__WORKING DATA__:

-- Opening Marker --

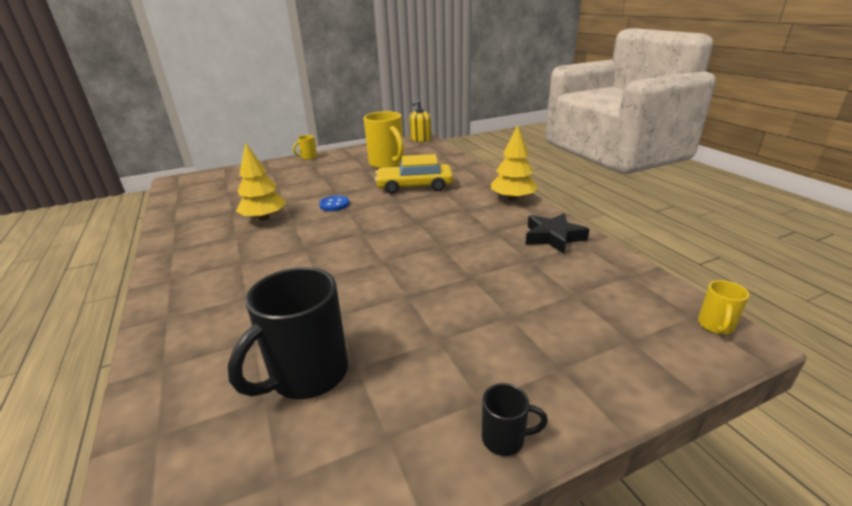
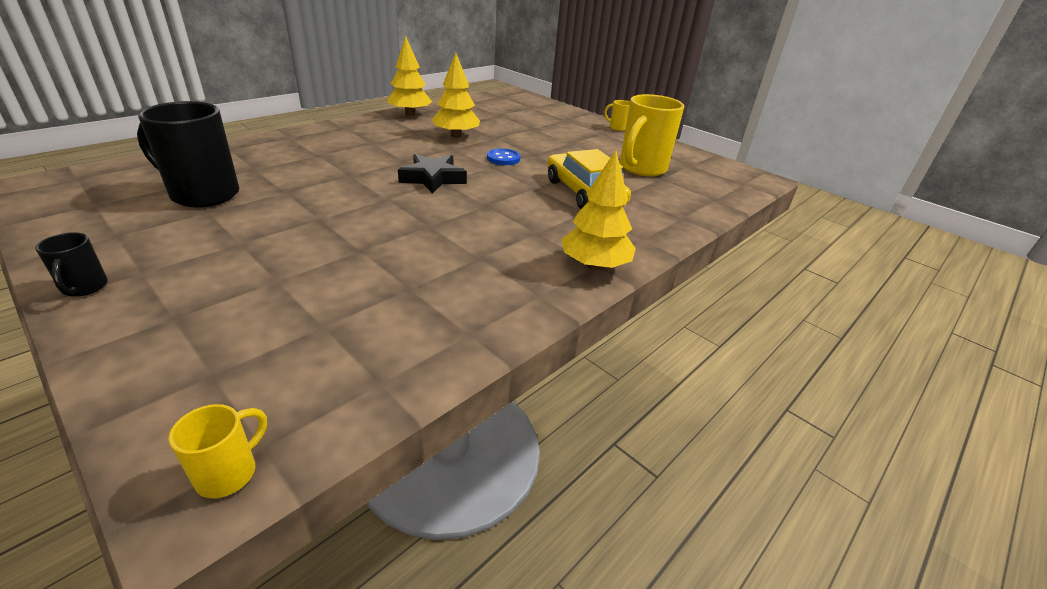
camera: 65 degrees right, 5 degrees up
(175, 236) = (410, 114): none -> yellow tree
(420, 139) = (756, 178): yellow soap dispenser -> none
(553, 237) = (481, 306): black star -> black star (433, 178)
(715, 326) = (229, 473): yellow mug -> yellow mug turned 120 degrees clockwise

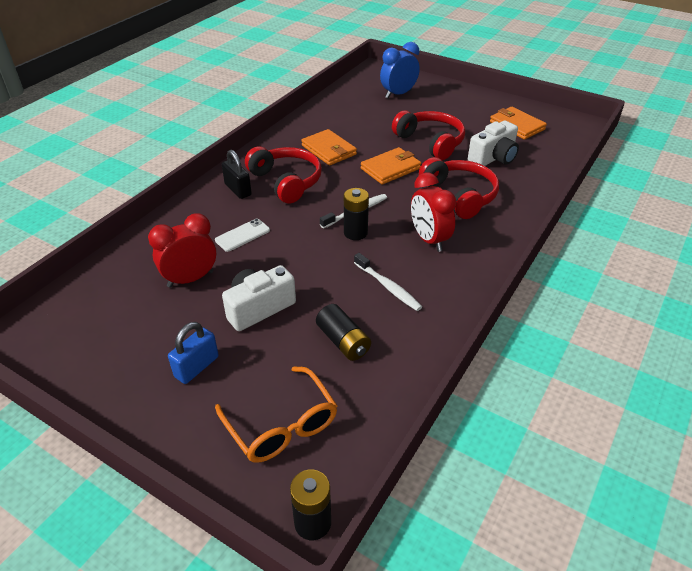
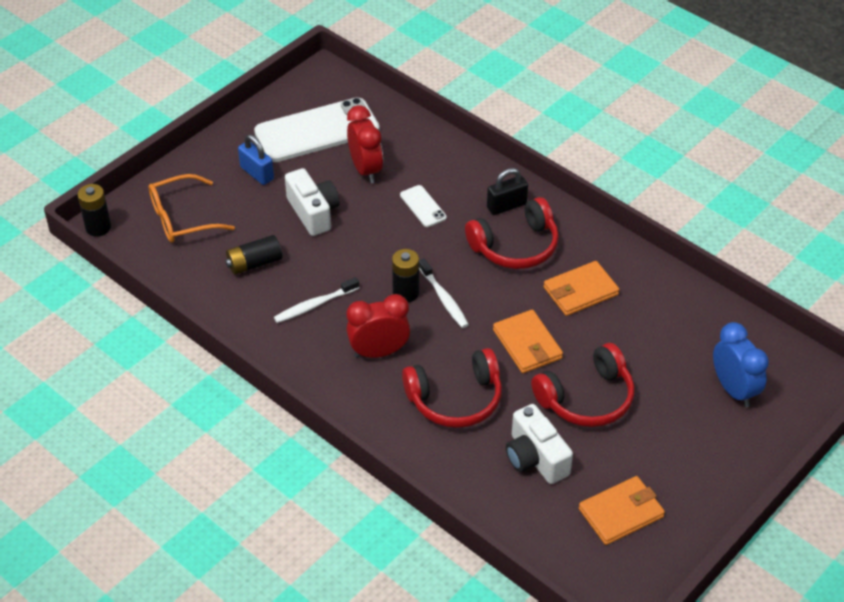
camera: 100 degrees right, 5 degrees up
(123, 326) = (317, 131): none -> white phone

-- Closing Marker --
-- Opening Marker --

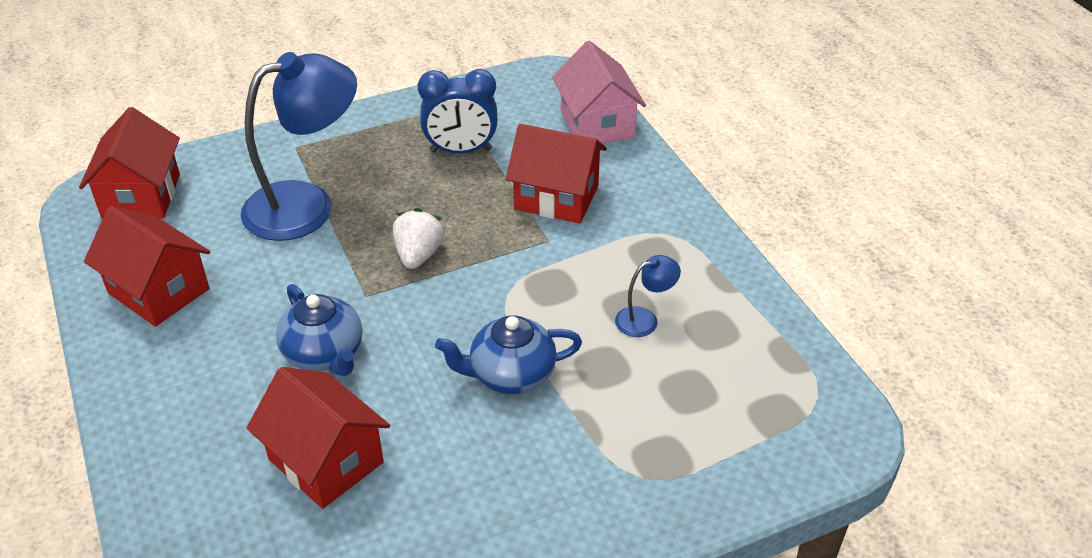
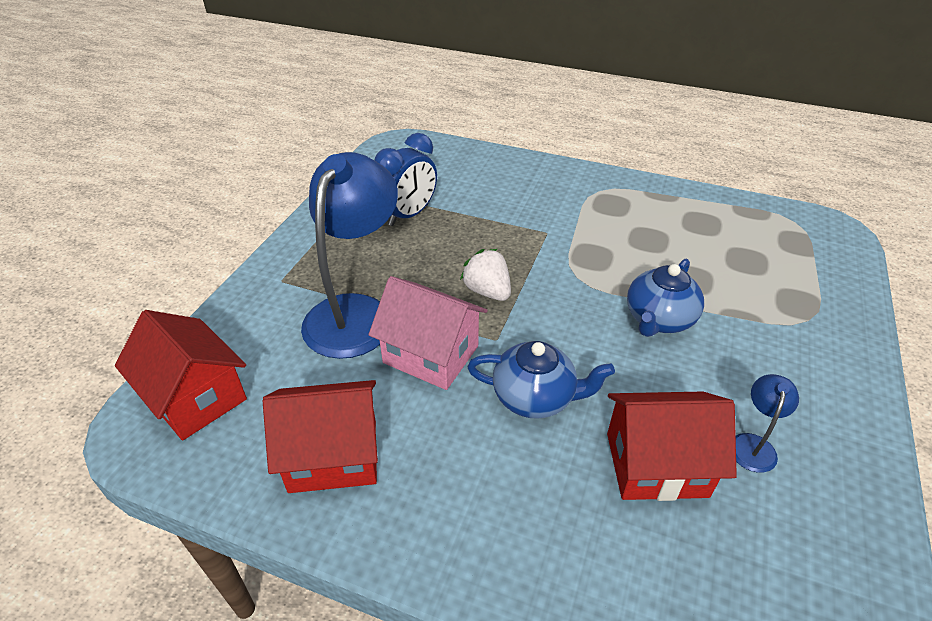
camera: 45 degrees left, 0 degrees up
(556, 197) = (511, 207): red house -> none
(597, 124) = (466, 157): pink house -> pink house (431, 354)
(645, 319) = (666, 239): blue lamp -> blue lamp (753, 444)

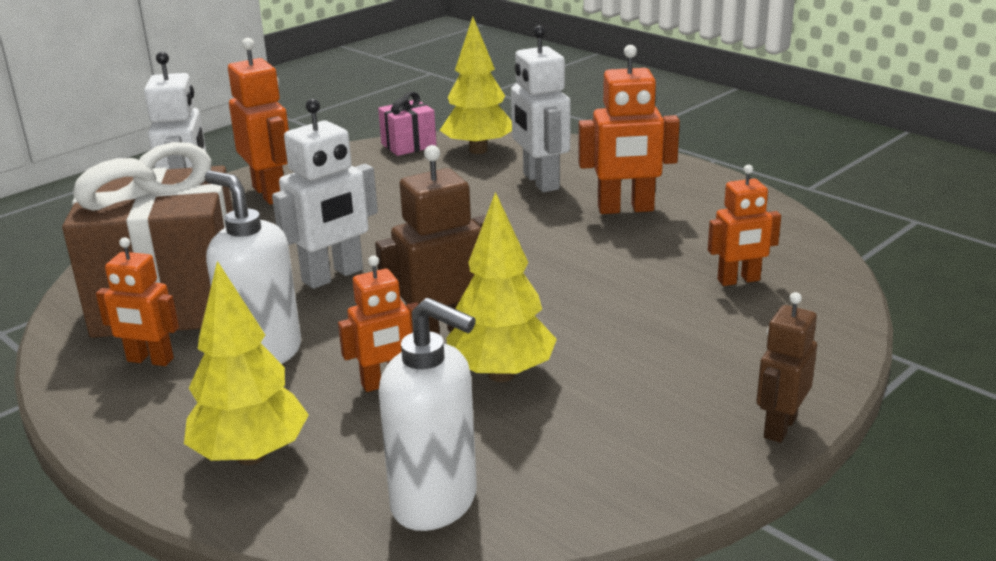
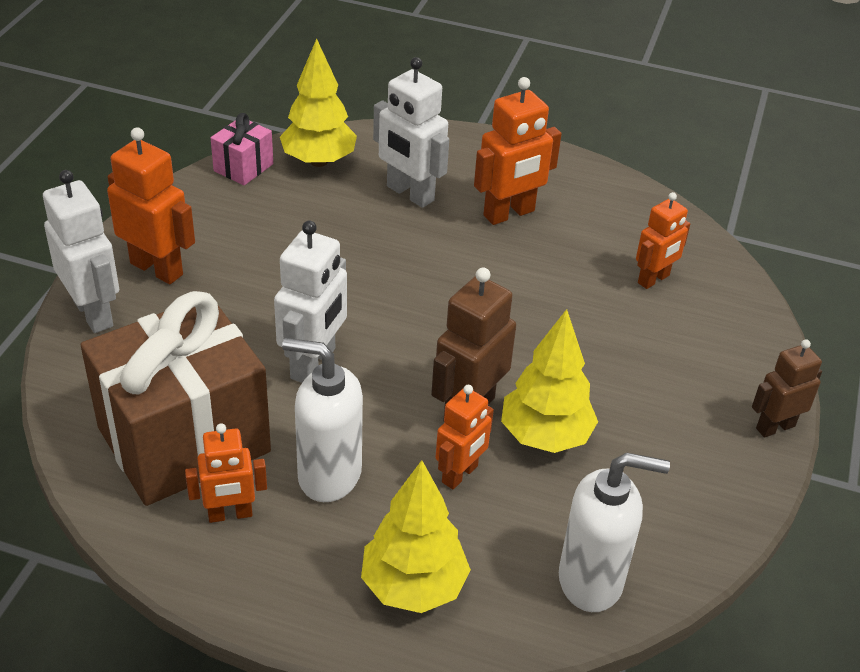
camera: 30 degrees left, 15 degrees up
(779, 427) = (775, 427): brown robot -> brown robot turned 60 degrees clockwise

-- Closing Marker --

Look above for the line containing "camera: 65 degrees right, 5 degrees up", then copy exactly from it through the line containing "(123, 326) = (317, 131): none -> white phone", keeping both and leaving out pictures. Add nothing else.

__TASK OUTPUT__:
camera: 65 degrees right, 5 degrees up
(175, 236) = (410, 114): none -> yellow tree
(420, 139) = (756, 178): yellow soap dispenser -> none
(553, 237) = (481, 306): black star -> black star (433, 178)
(715, 326) = (229, 473): yellow mug -> yellow mug turned 120 degrees clockwise

camera: 100 degrees right, 5 degrees up
(123, 326) = (317, 131): none -> white phone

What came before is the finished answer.